**What is required:**
Copy, in full, each line of the material that holds the word "diode".

**Dataset records:**
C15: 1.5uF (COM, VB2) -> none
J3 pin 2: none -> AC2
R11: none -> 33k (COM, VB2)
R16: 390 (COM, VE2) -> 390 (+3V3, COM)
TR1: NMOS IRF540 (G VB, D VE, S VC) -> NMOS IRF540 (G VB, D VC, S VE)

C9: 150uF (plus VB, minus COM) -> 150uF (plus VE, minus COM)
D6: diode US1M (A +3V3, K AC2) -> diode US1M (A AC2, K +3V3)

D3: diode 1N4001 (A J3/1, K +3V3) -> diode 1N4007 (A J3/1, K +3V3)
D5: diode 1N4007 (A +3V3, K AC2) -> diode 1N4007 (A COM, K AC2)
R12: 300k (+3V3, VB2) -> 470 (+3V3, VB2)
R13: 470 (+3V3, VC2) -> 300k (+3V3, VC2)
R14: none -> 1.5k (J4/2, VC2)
---
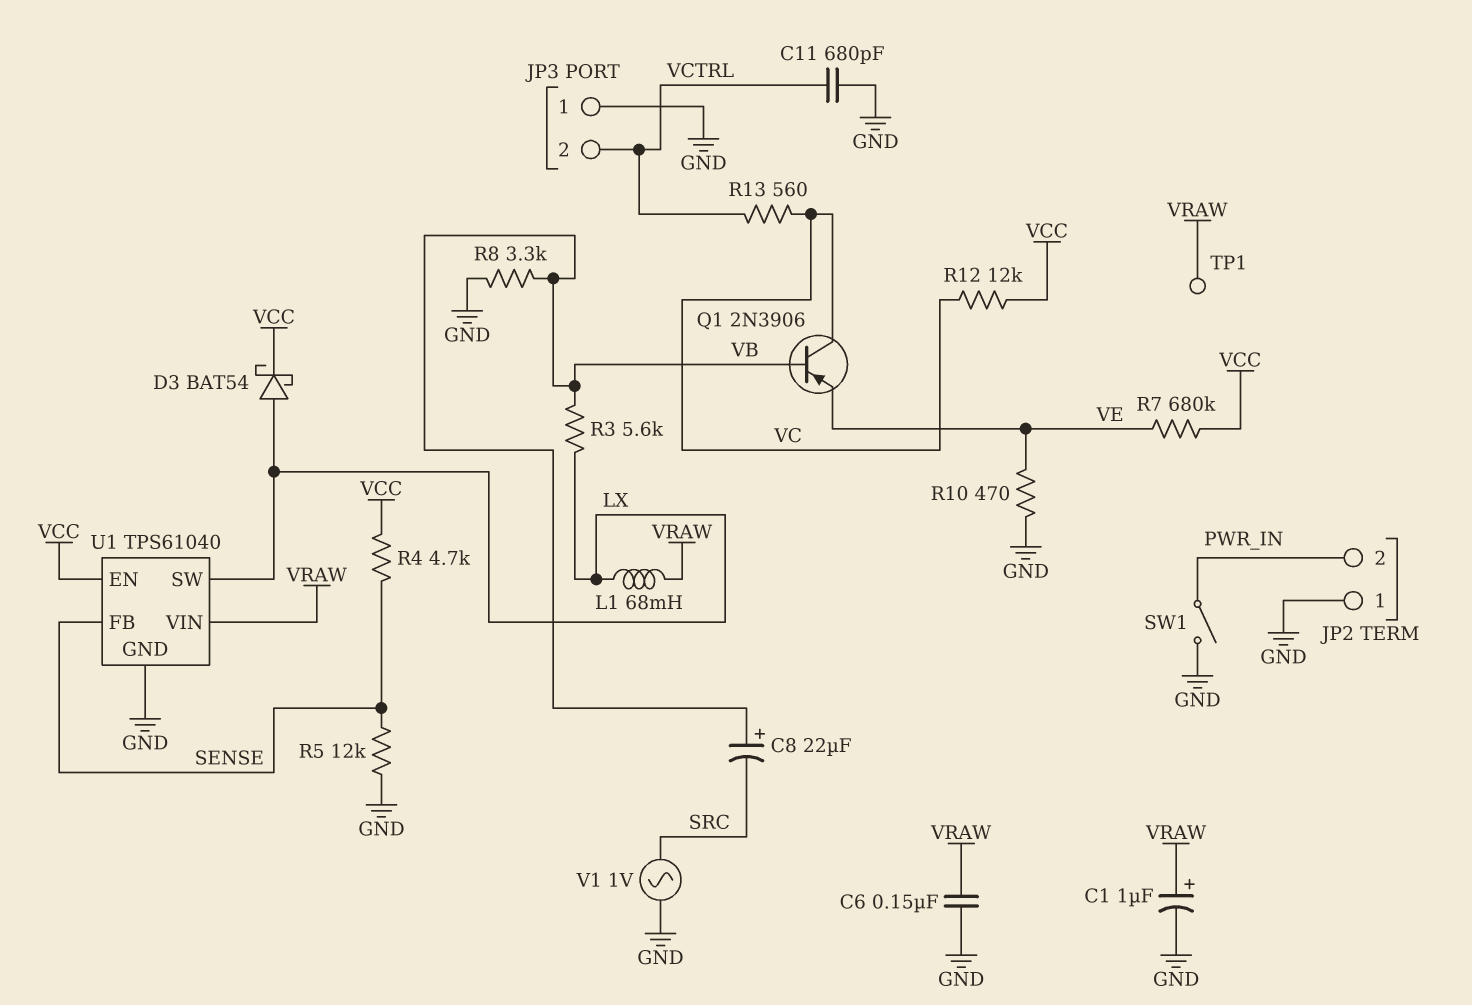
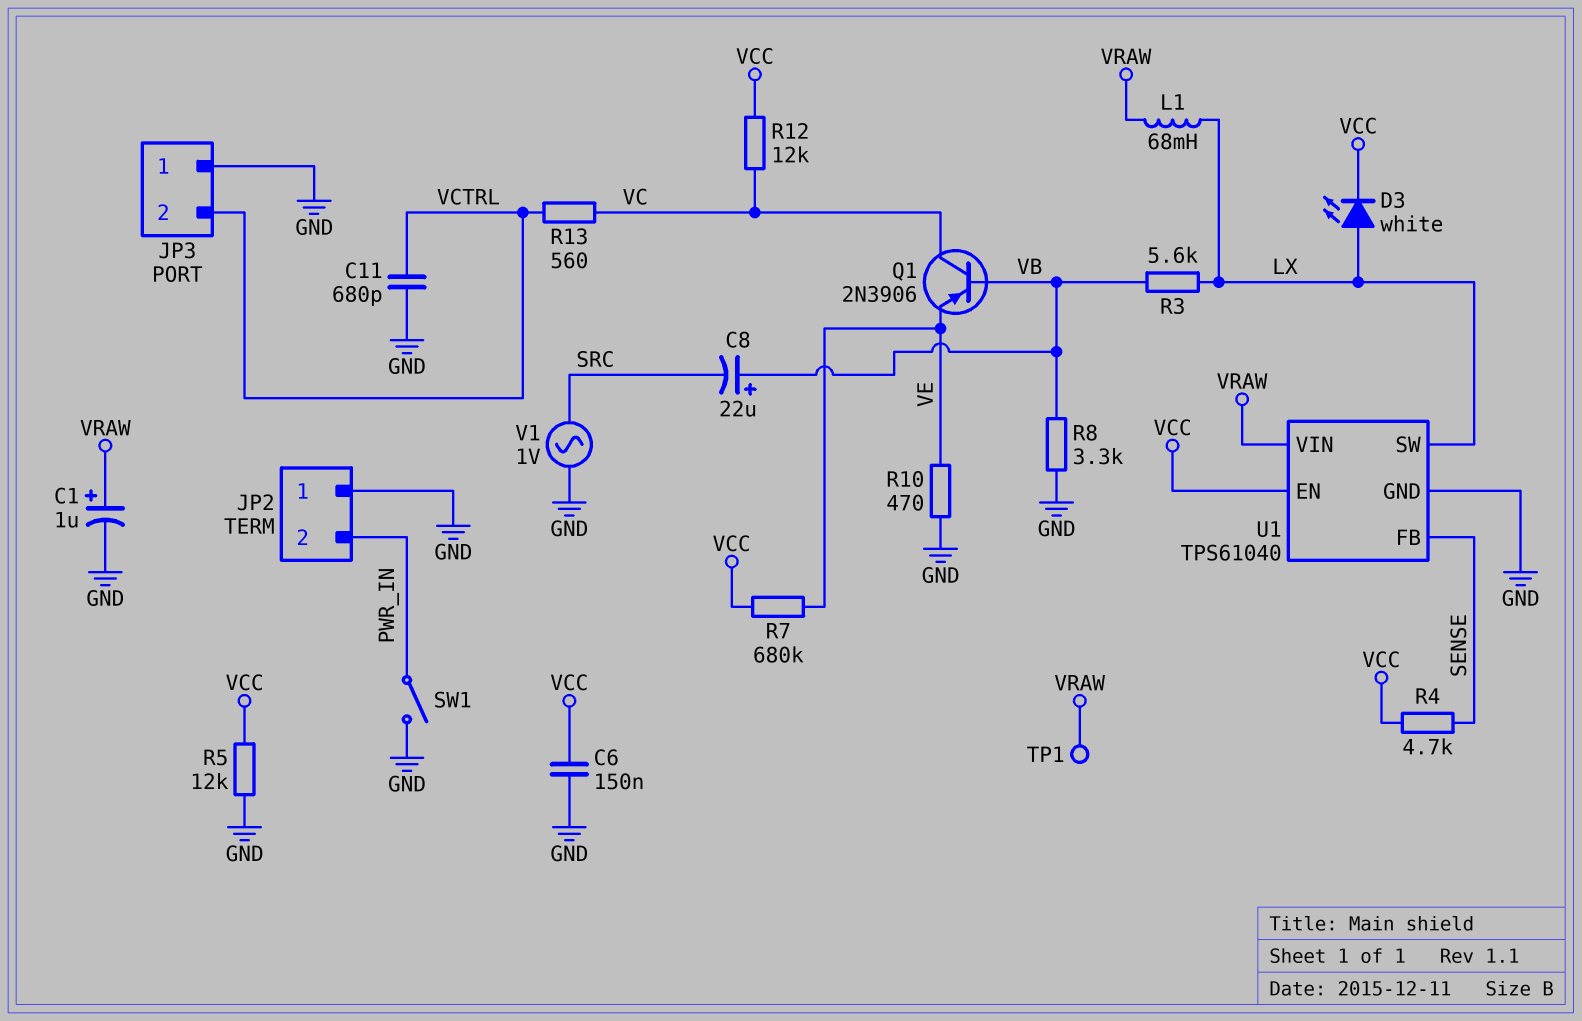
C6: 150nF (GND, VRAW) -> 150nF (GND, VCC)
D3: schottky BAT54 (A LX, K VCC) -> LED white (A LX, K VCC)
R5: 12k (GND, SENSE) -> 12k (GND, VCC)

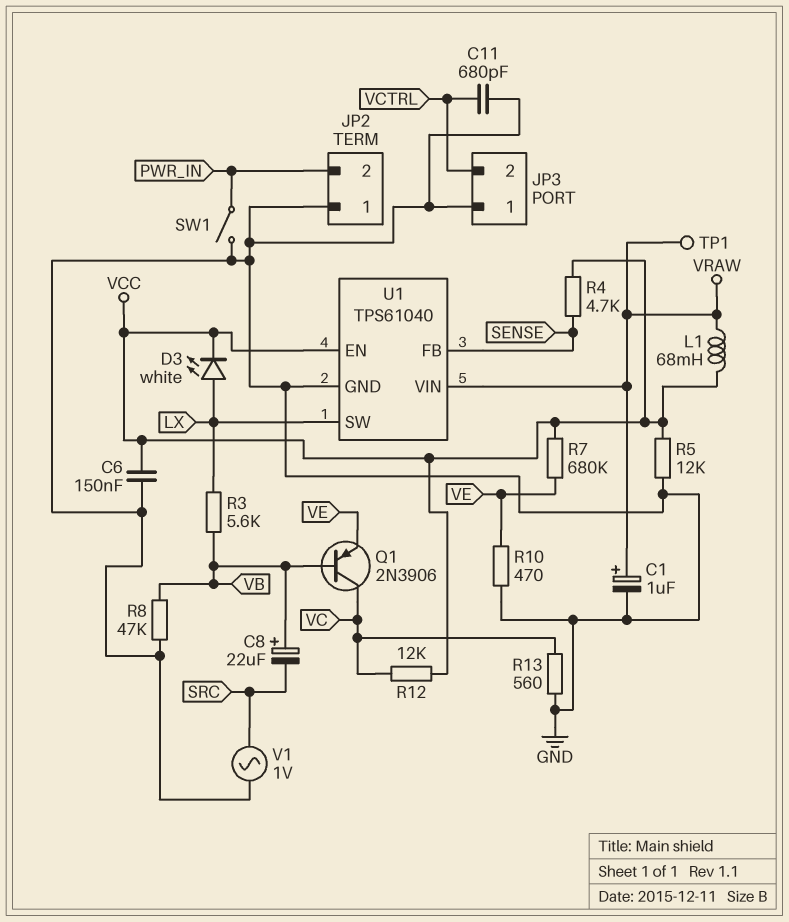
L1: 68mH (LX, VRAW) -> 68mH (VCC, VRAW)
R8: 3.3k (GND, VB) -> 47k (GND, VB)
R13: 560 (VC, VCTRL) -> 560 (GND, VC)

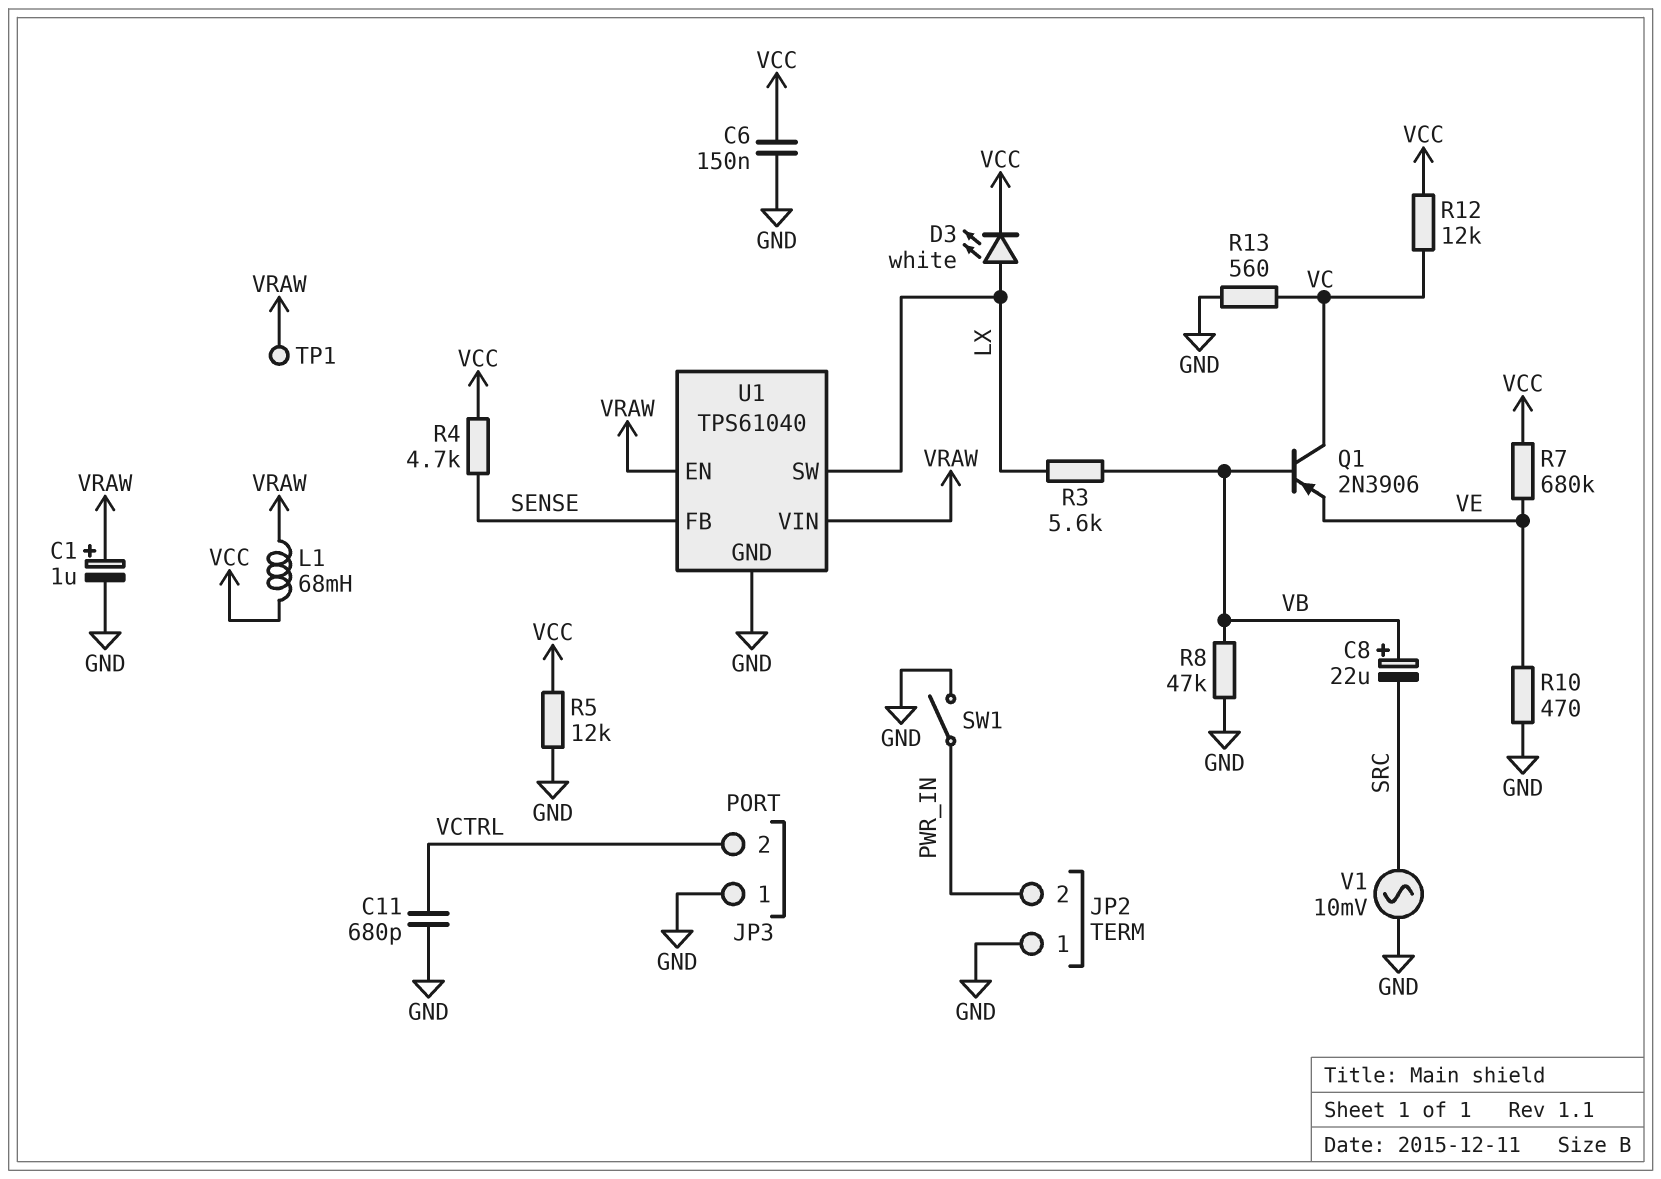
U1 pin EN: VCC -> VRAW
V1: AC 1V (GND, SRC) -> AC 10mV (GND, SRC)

**Exercise answer:**
D6: diode US1M (A +3V3, K AC2) -> diode US1M (A AC2, K +3V3)
D3: diode 1N4001 (A J3/1, K +3V3) -> diode 1N4007 (A J3/1, K +3V3)
D5: diode 1N4007 (A +3V3, K AC2) -> diode 1N4007 (A COM, K AC2)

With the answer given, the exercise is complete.